The records beneath should be restated word for word.
------------------------------------------------
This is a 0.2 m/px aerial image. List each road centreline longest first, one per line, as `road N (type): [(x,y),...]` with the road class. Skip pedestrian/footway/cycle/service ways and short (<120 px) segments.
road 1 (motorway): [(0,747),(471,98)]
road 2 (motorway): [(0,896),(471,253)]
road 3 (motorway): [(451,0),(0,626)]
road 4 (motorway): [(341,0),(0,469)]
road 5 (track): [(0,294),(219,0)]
------------------------------------------------
■ **Answer below**
This is a 0.2 m/px aerial image. List each road centreline longest first, one per line, as `road N (type): [(x,y),...]` with the road class. Skip pedestrian/footway/cycle/service ways and short (<120 px) segments.
road 1 (motorway): [(0,747),(471,98)]
road 2 (motorway): [(0,896),(471,253)]
road 3 (motorway): [(451,0),(0,626)]
road 4 (motorway): [(341,0),(0,469)]
road 5 (track): [(0,294),(219,0)]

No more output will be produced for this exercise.